EXERCISE GOAL — The answer is every line of the records that holds the word "video", copied in full.

═════ DATA RECORDS ═════

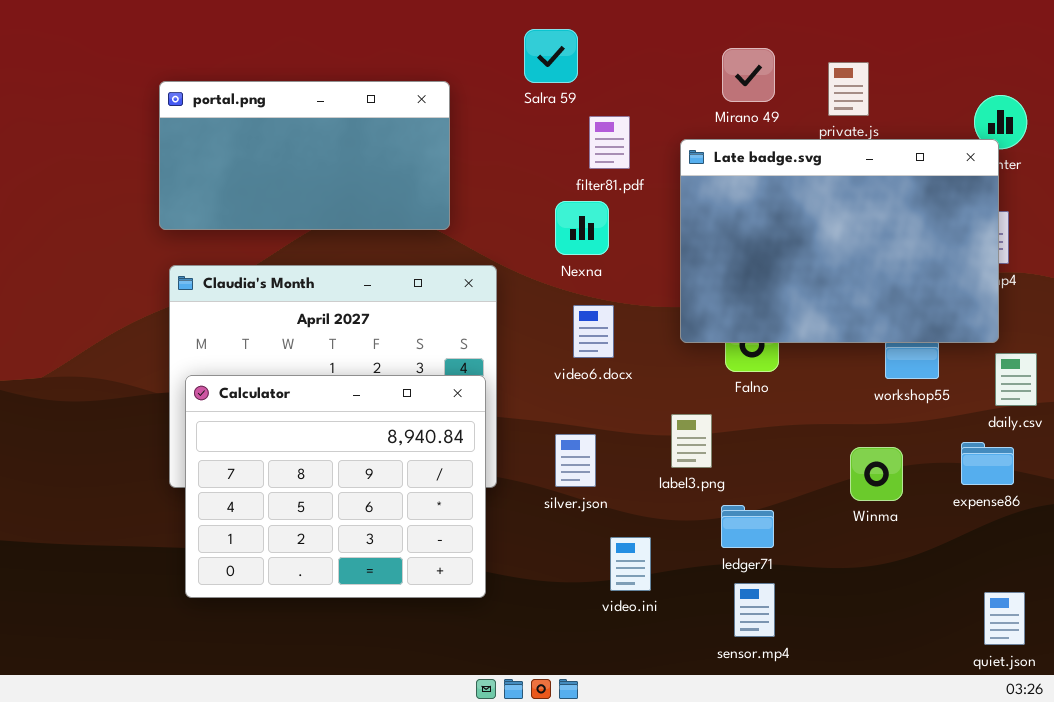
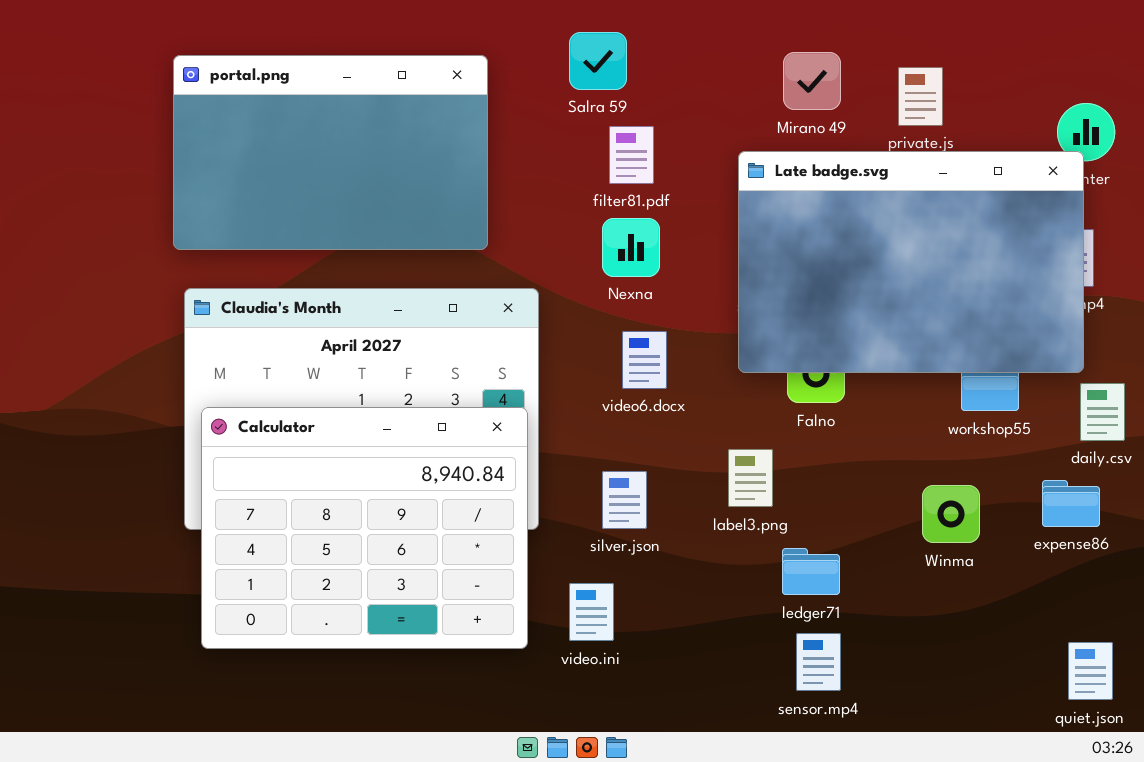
portal.png: [159,81,450,230] -> [173,55,488,250], resized
filter81.pdf: [589,116,630,169] -> [609,126,654,184], moved
video.ini: [610,537,651,591] -> [569,583,614,641], moved

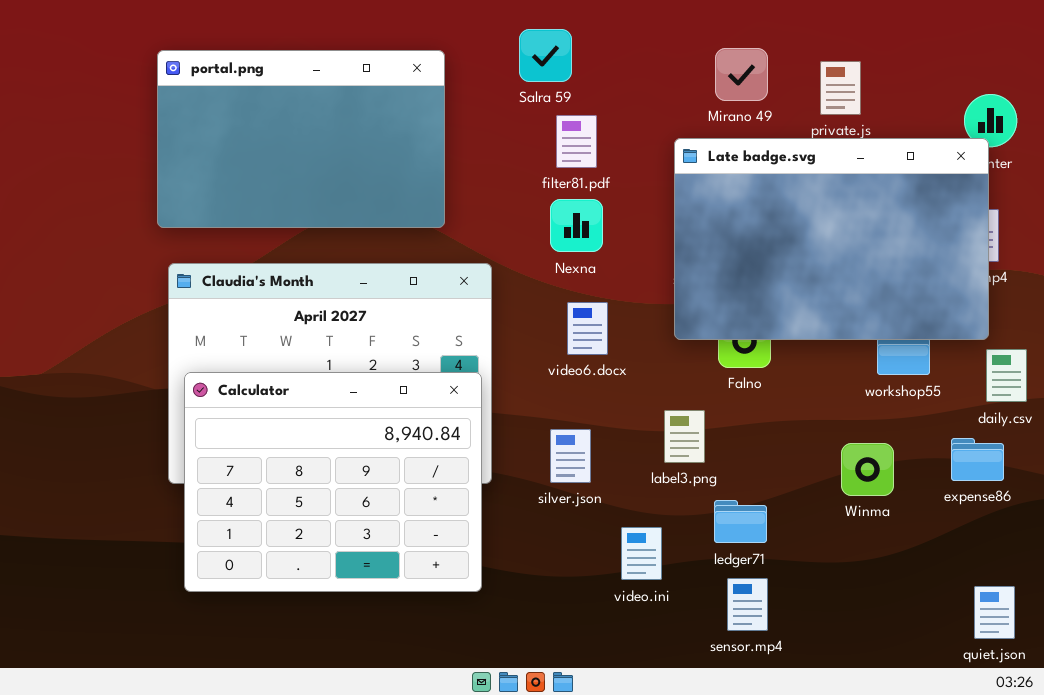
video.ini: [569,583,614,641] -> [621,527,662,580], moved

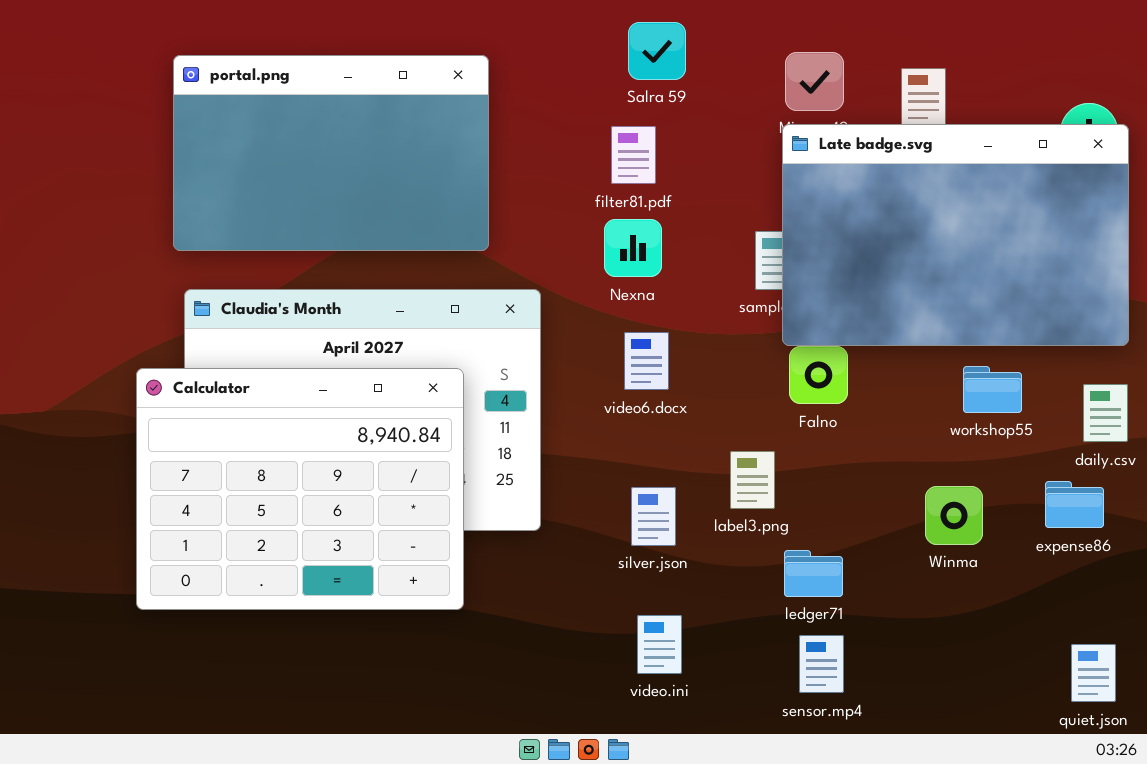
Salra 59: [519,29,572,82] -> [628,22,686,80], moved
Late badge.svg: [674,138,989,340] -> [782,124,1129,346], moved
Calculator: [184,372,482,592] -> [136,368,464,610], moved
silver.json: [550,429,591,483] -> [631,487,676,546], moved
video.ini: [621,527,662,580] -> [637,615,682,674], moved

═════

EXERCISE OUTPUT —
video.ini: [610,537,651,591] -> [569,583,614,641], moved
video.ini: [569,583,614,641] -> [621,527,662,580], moved
video.ini: [621,527,662,580] -> [637,615,682,674], moved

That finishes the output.